→ About this task
Of all the lines below, return only those starting with the line holding "(722, 124) = (1012, 237): orange" and going on through the line holding "(963, 312) = (1080, 678): orange", exactly as written.

→ Task material
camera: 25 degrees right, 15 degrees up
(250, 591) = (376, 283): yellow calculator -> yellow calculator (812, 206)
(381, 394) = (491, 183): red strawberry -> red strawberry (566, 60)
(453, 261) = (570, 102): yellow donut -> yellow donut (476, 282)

...

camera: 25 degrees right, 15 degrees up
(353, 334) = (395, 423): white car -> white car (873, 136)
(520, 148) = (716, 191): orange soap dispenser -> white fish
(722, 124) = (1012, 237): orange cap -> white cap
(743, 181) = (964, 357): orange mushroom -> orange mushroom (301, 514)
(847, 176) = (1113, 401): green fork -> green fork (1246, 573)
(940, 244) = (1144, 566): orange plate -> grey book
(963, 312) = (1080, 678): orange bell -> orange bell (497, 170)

---

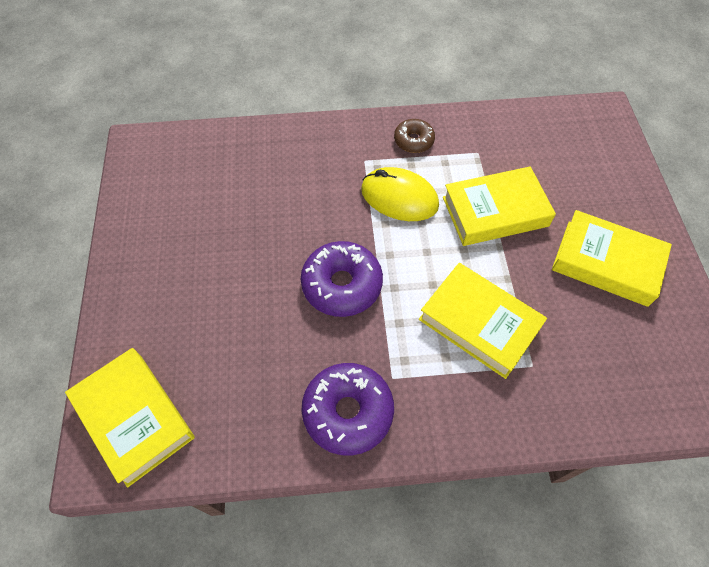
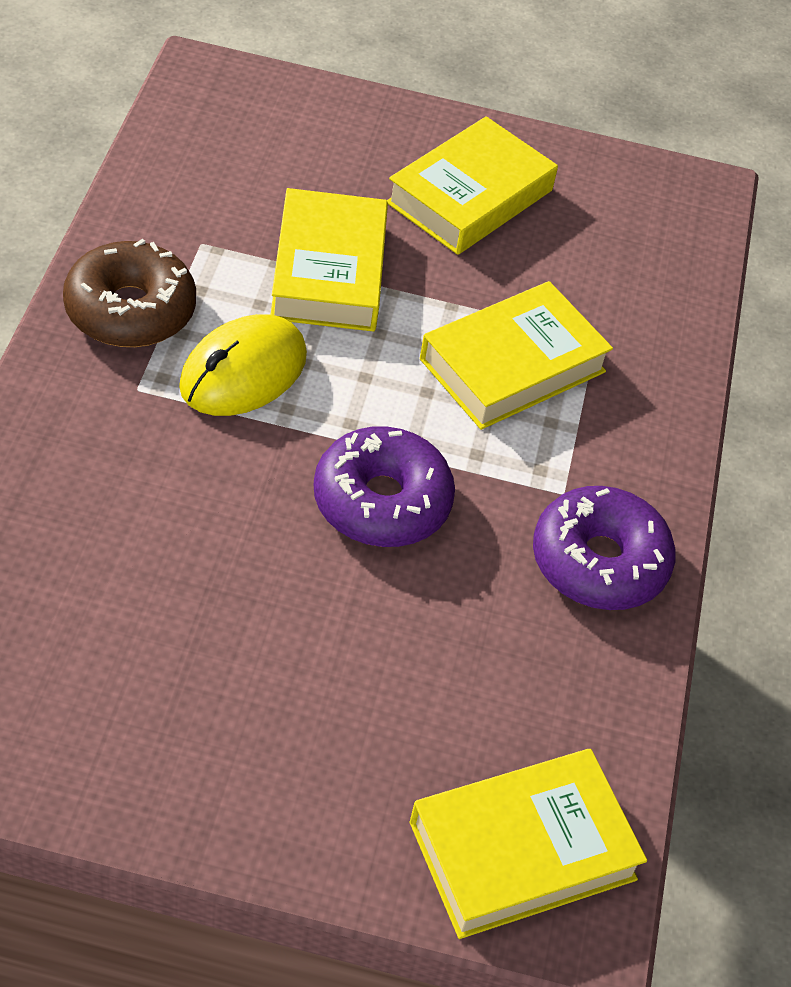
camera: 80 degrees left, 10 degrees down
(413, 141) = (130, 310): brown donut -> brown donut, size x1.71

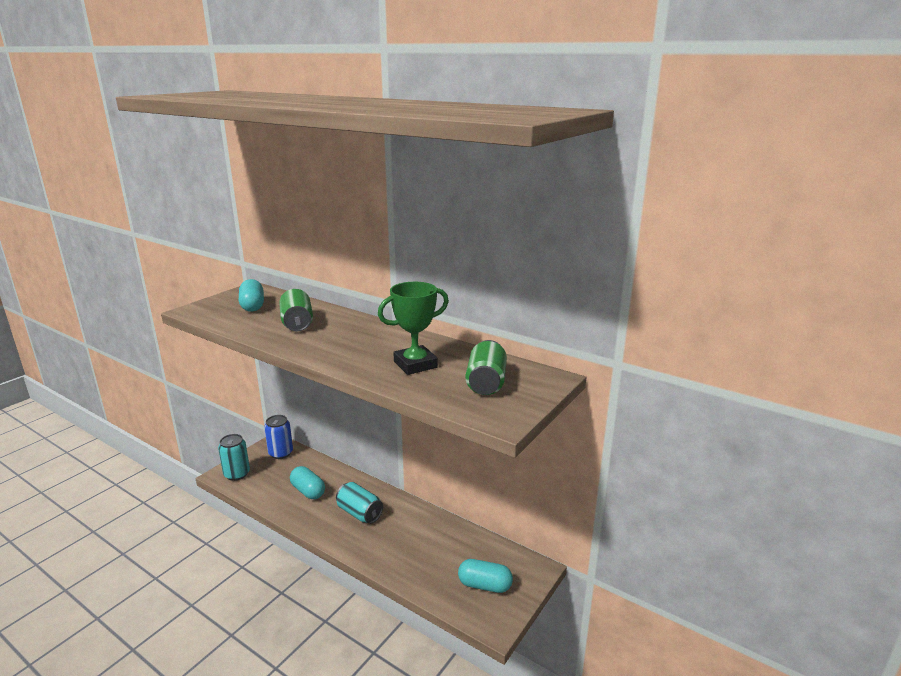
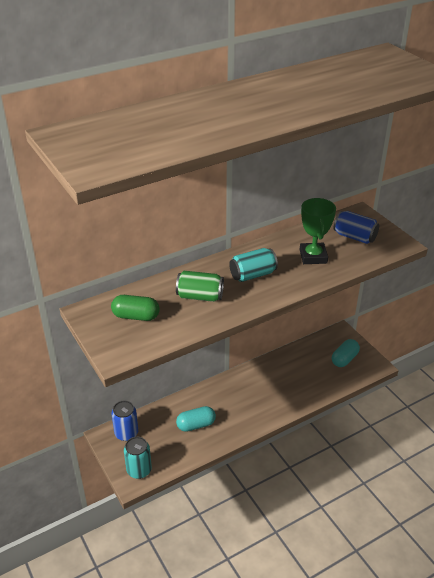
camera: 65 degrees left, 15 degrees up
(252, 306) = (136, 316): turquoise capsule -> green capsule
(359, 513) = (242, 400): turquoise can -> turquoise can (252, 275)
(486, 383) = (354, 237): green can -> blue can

→ Exercise response
(722, 124) = (1012, 237): orange cap -> white cap
(743, 181) = (964, 357): orange mushroom -> orange mushroom (301, 514)
(847, 176) = (1113, 401): green fork -> green fork (1246, 573)
(940, 244) = (1144, 566): orange plate -> grey book
(963, 312) = (1080, 678): orange bell -> orange bell (497, 170)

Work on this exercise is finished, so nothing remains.